START SUPPLIED ENTRIES

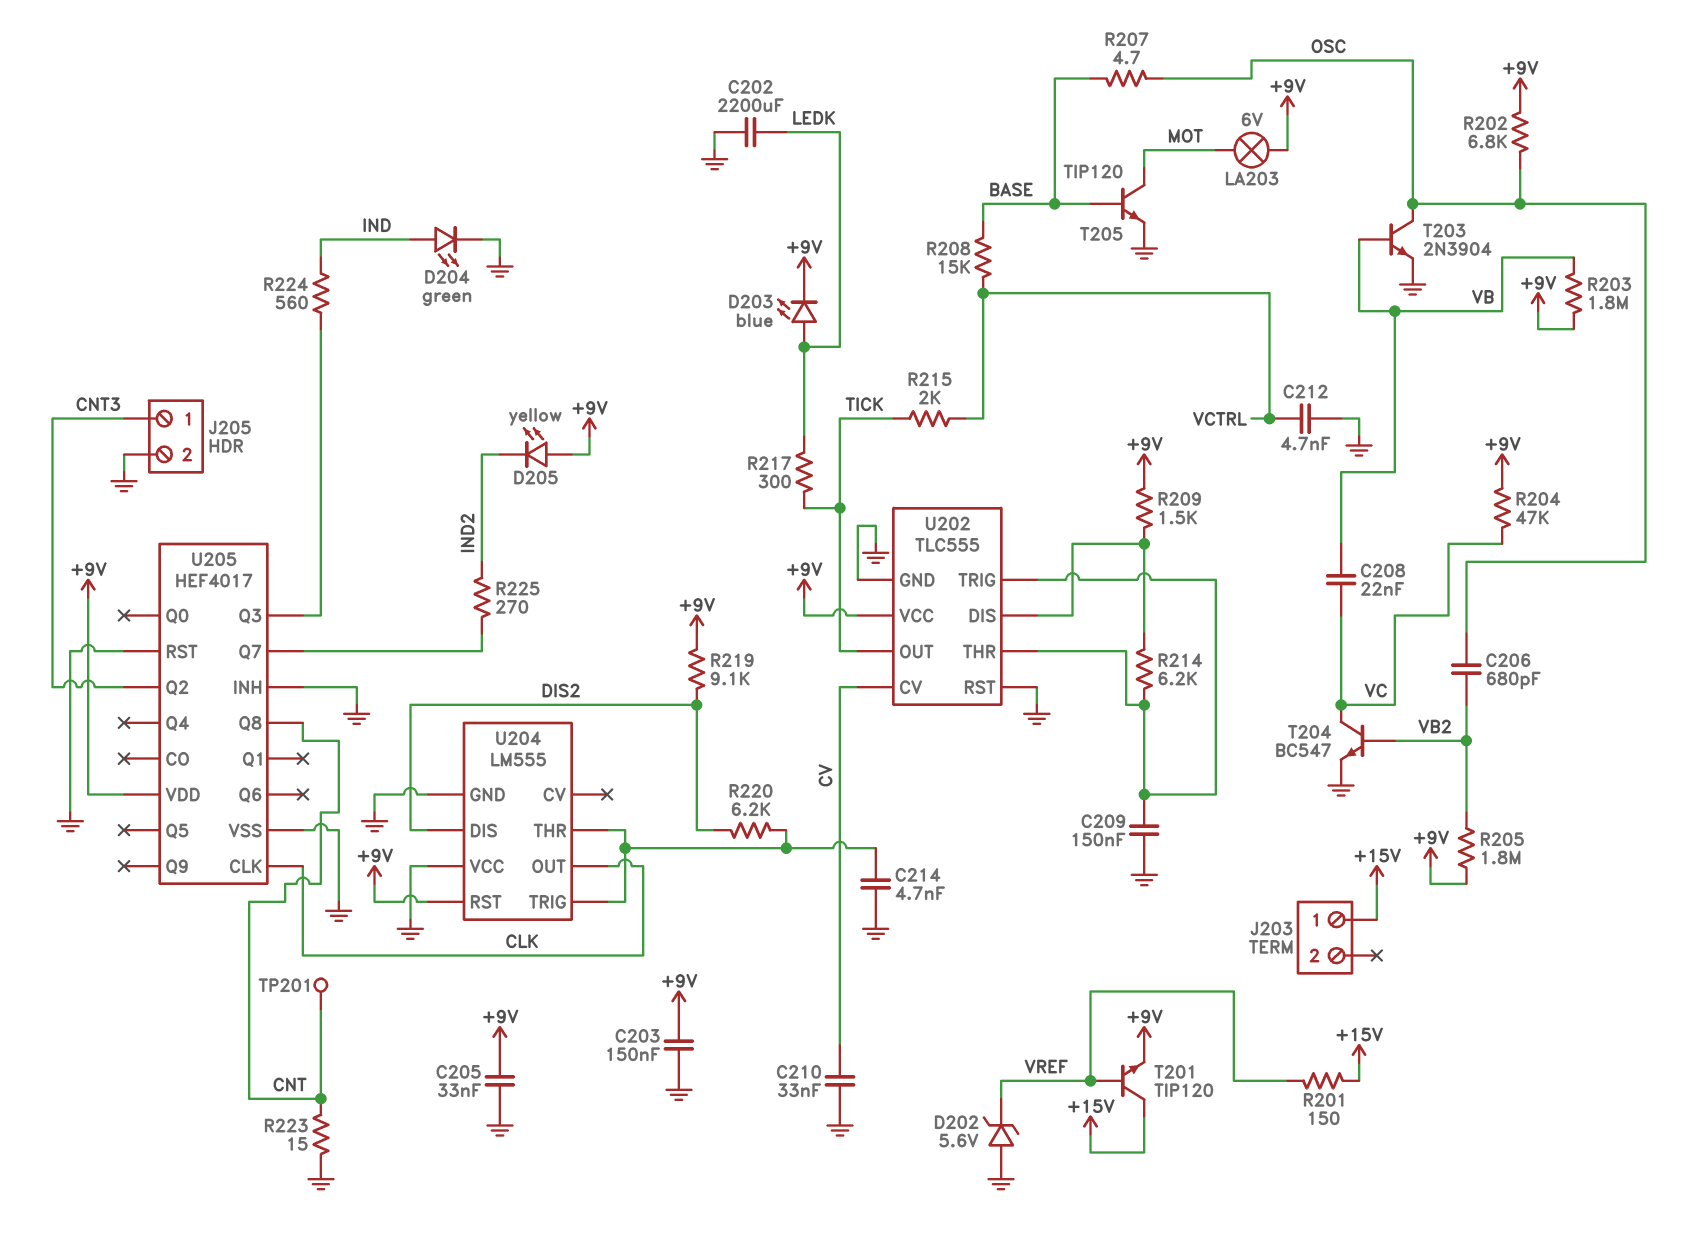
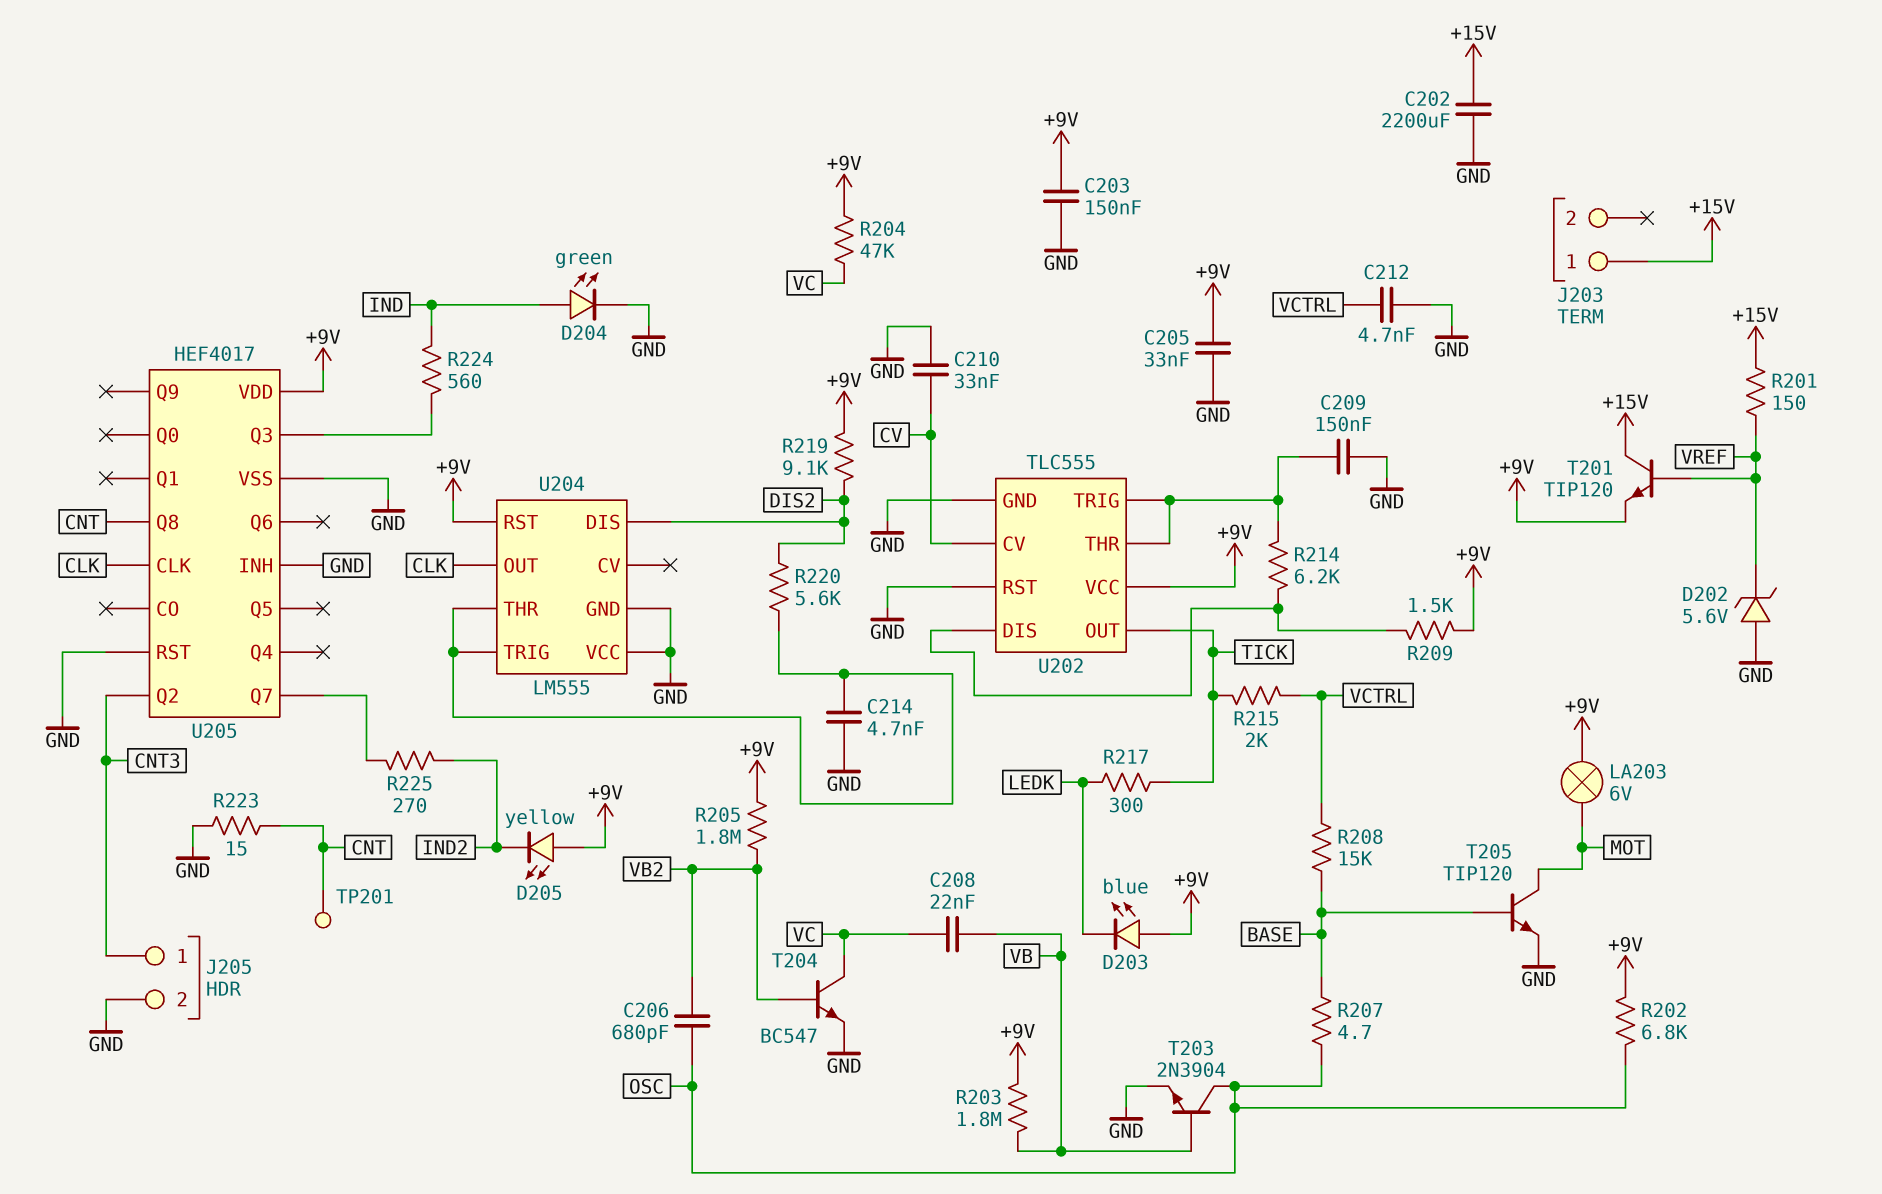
C202: 2200uF (GND, LEDK) -> 2200uF (+15V, GND)
D203: LED blue (A LEDK, K +9V) -> LED blue (A +9V, K LEDK)
R220: 6.2k (DIS2, U204/THR) -> 5.6k (DIS2, U204/THR)

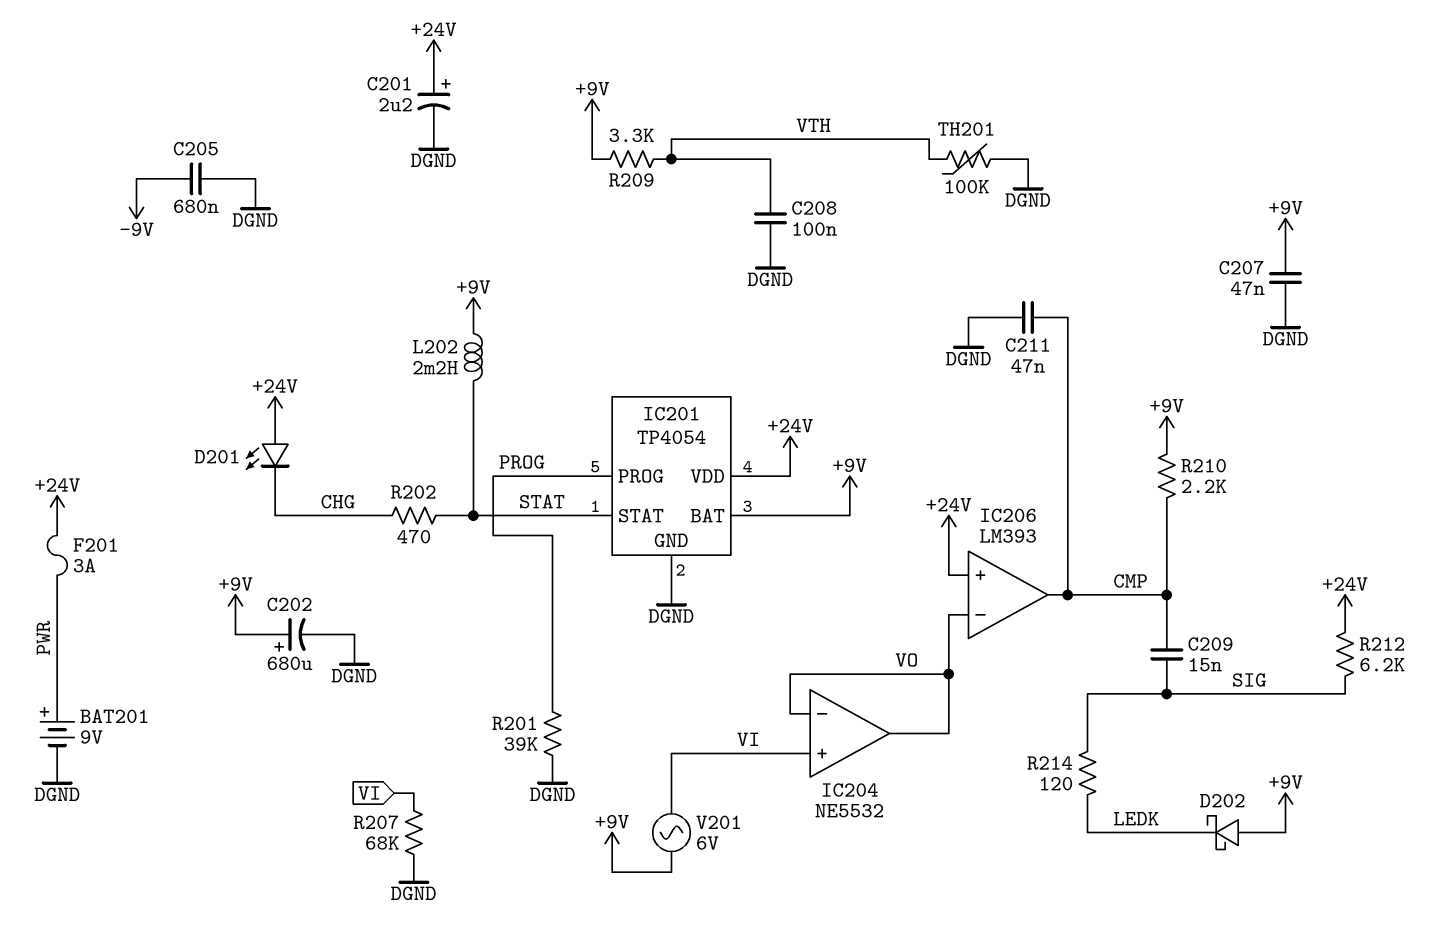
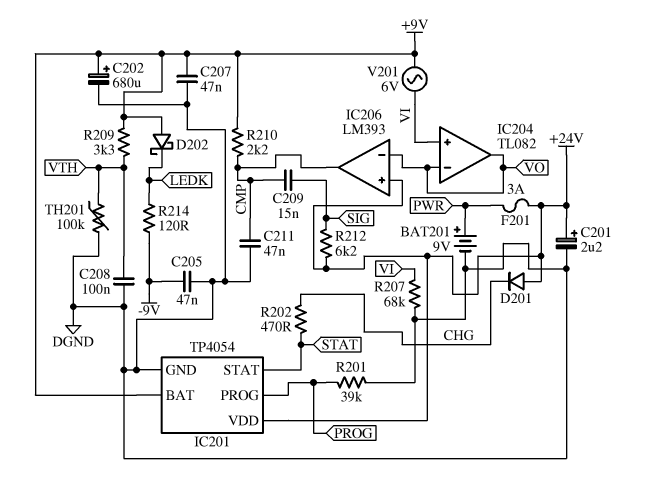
C205: 680nF (-9V, DGND) -> 47nF (-9V, DGND)
D201: LED (A +24V, K CHG) -> diode (A +24V, K CHG)
IC204: NE5532 -> TL082
L202: 2.2mH (+9V, STAT) -> none
R214: 120 (LEDK, SIG) -> 120 (-9V, LEDK)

END SUPPLIED ENTRIES

**YOUR TASK**
Keeping every word as it is, write out all the data and omit the pictures.

**EXERCISE ANSWER**
C202: 2200uF (GND, LEDK) -> 2200uF (+15V, GND)
D203: LED blue (A LEDK, K +9V) -> LED blue (A +9V, K LEDK)
R220: 6.2k (DIS2, U204/THR) -> 5.6k (DIS2, U204/THR)

C205: 680nF (-9V, DGND) -> 47nF (-9V, DGND)
D201: LED (A +24V, K CHG) -> diode (A +24V, K CHG)
IC204: NE5532 -> TL082
L202: 2.2mH (+9V, STAT) -> none
R214: 120 (LEDK, SIG) -> 120 (-9V, LEDK)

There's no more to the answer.